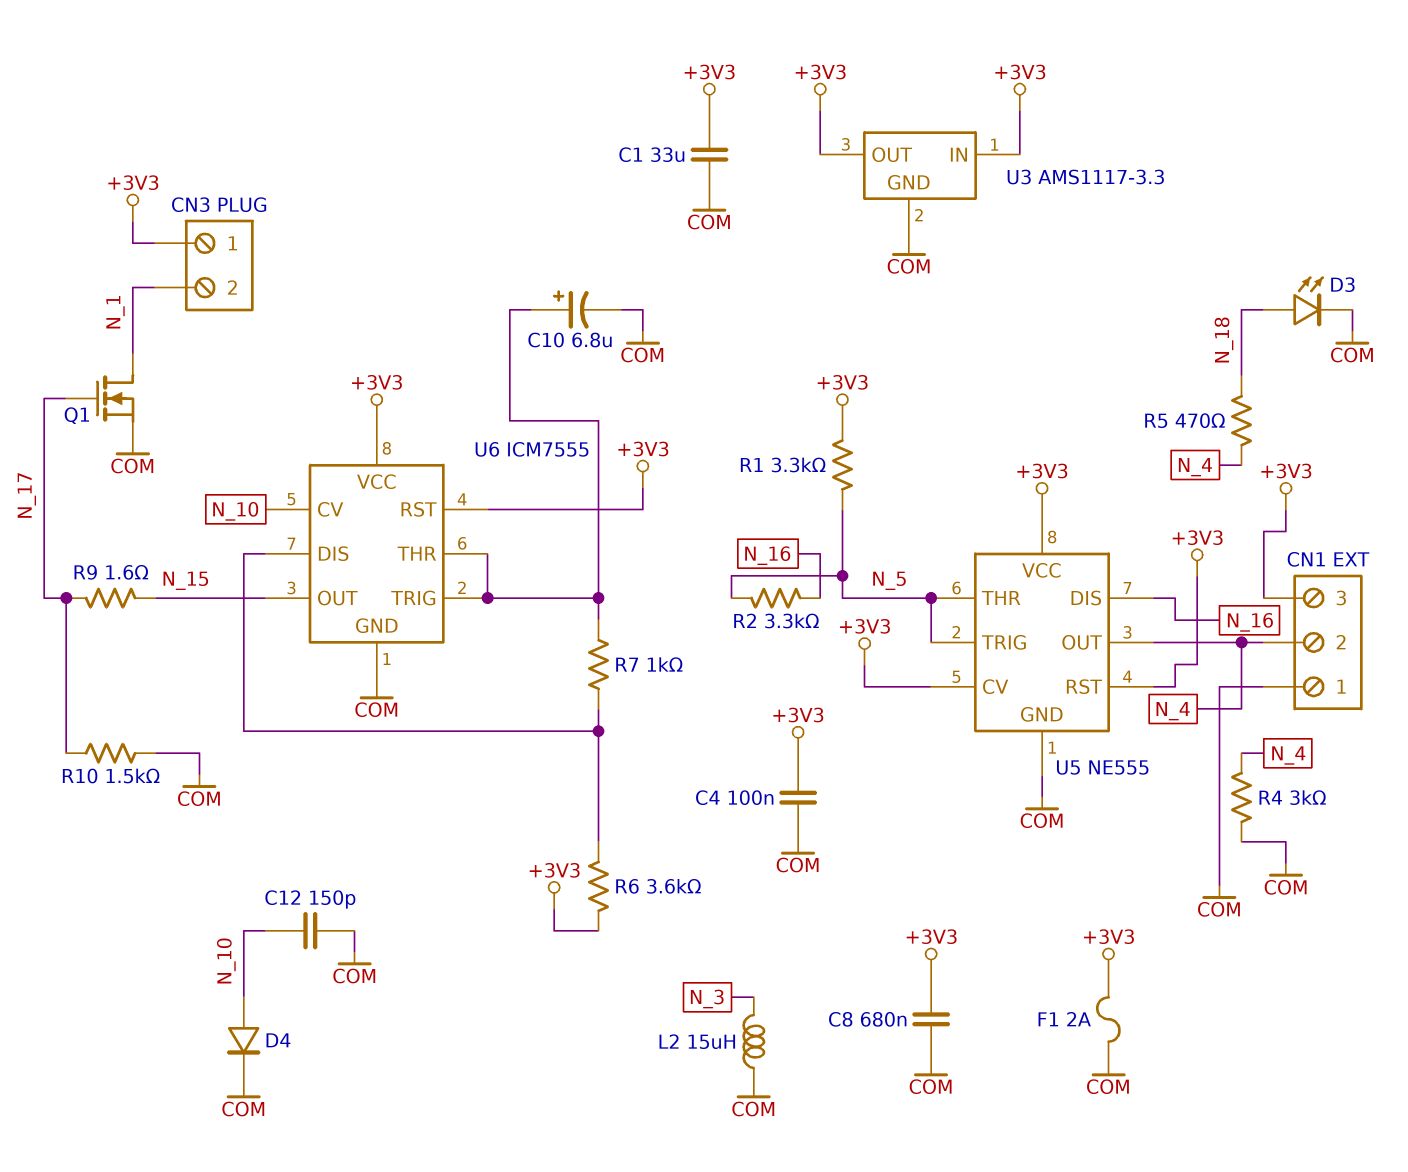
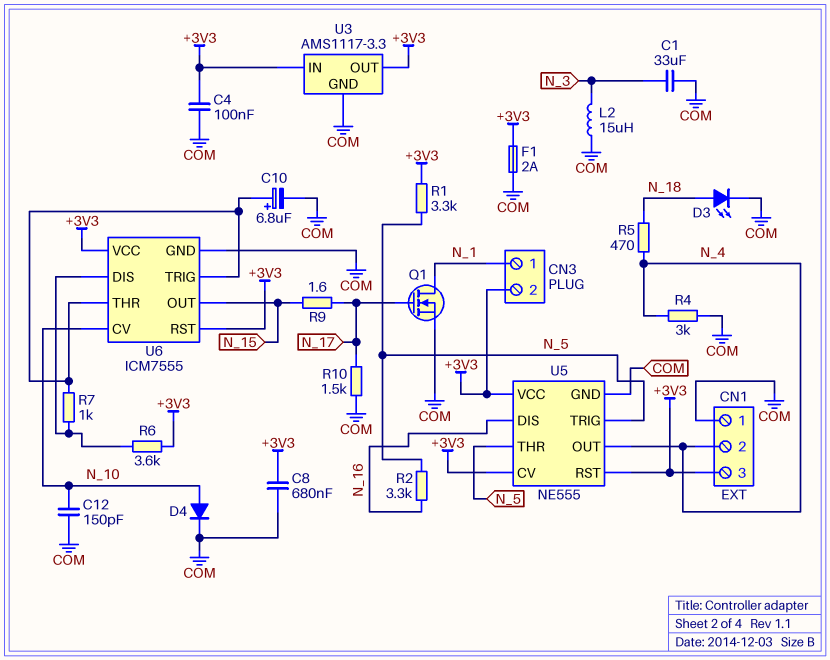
C1: 33uF (+3V3, COM) -> 33uF (COM, N_3)
CN3 pin 1: +3V3 -> N_1
CN3 pin 2: N_1 -> +3V3

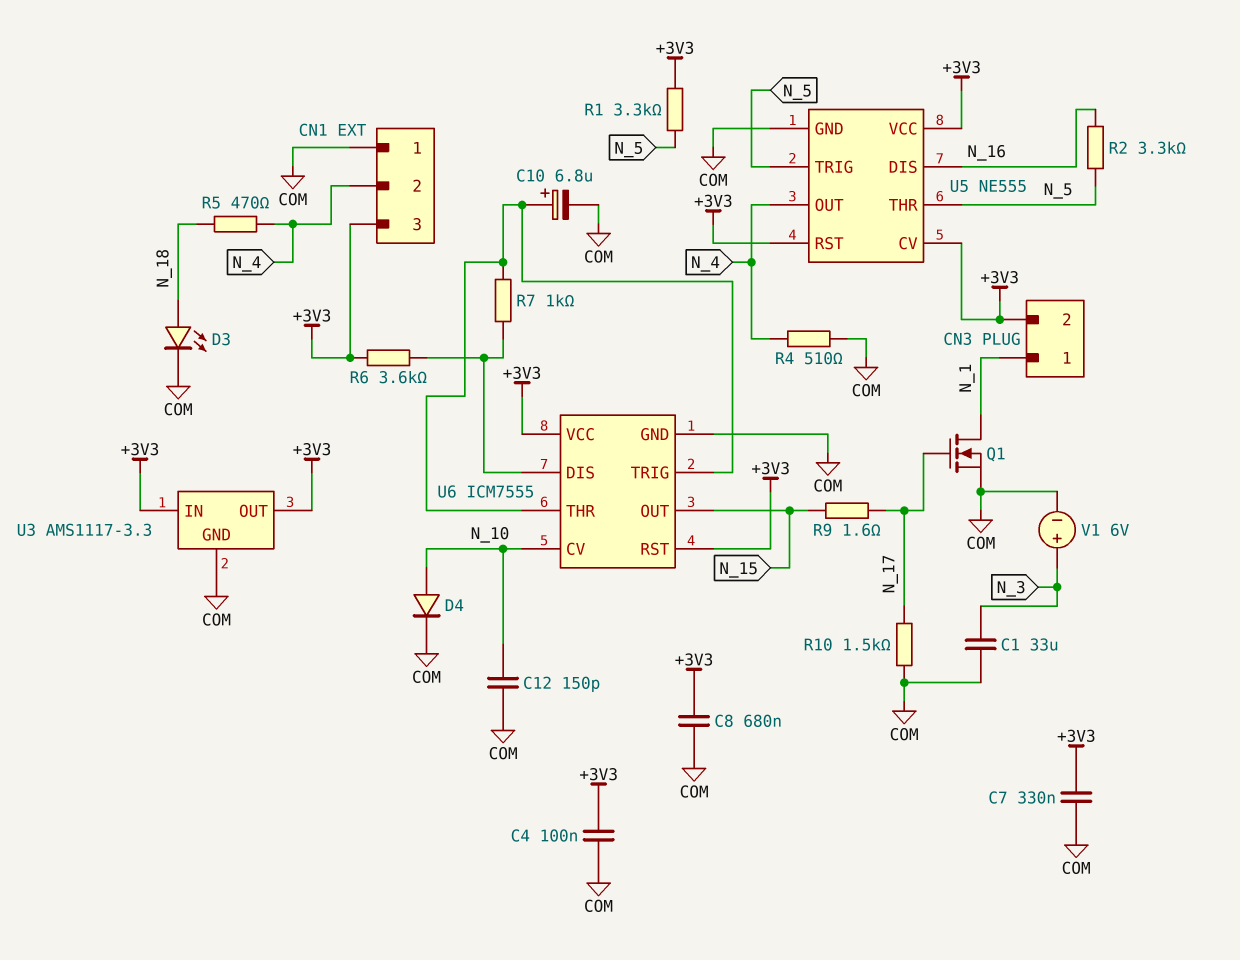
C7: none -> 330nF (+3V3, COM)
F1: 2A (+3V3, COM) -> none
L2: 15uH (COM, N_3) -> none
R4: 3k (COM, N_4) -> 510 (COM, N_4)
V1: none -> 6V (plus N_3, minus COM)

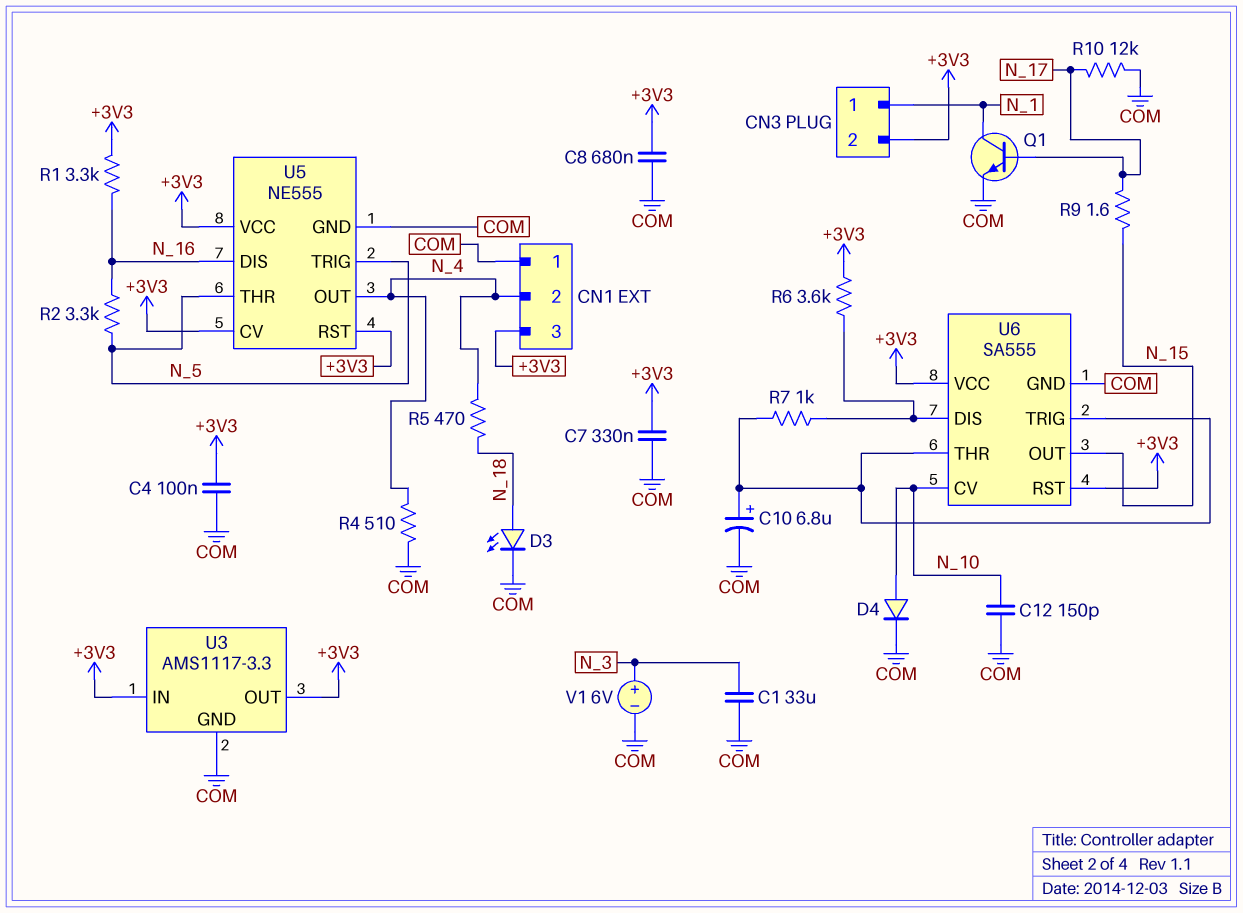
Q1: NMOS (G N_17, D N_1, S COM) -> NPN (B N_17, C N_1, E COM)
R1: 3.3k (+3V3, N_5) -> 3.3k (+3V3, N_16)
R10: 1.5k (COM, N_17) -> 12k (COM, N_17)
U6: ICM7555 -> SA555

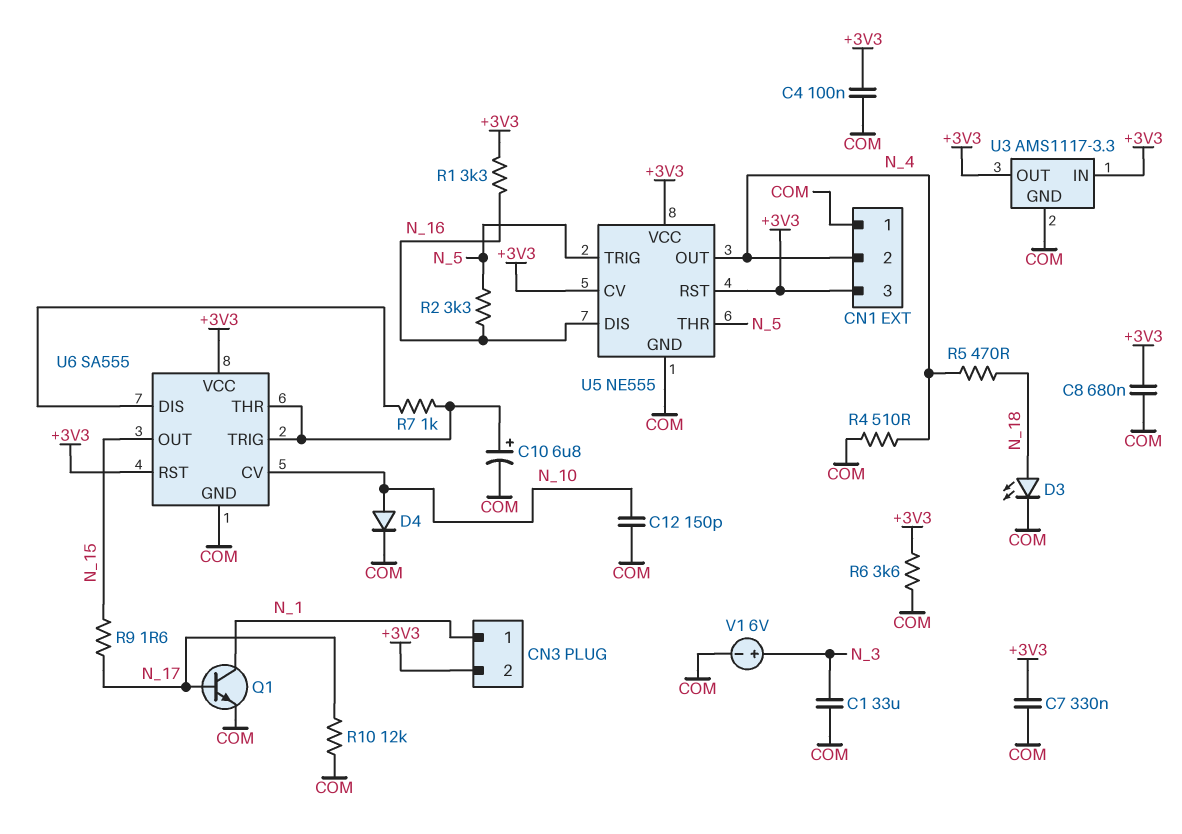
R6: 3.6k (+3V3, U6/DIS) -> 3.6k (+3V3, COM)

- Work order: An exact transcription is needed, covering the line with "V1: none -> 6V (plus N_3, minus COM)" and every line after it to the end of the entries, but not the pictures.

- Answer to the problem:
V1: none -> 6V (plus N_3, minus COM)

Q1: NMOS (G N_17, D N_1, S COM) -> NPN (B N_17, C N_1, E COM)
R1: 3.3k (+3V3, N_5) -> 3.3k (+3V3, N_16)
R10: 1.5k (COM, N_17) -> 12k (COM, N_17)
U6: ICM7555 -> SA555

R6: 3.6k (+3V3, U6/DIS) -> 3.6k (+3V3, COM)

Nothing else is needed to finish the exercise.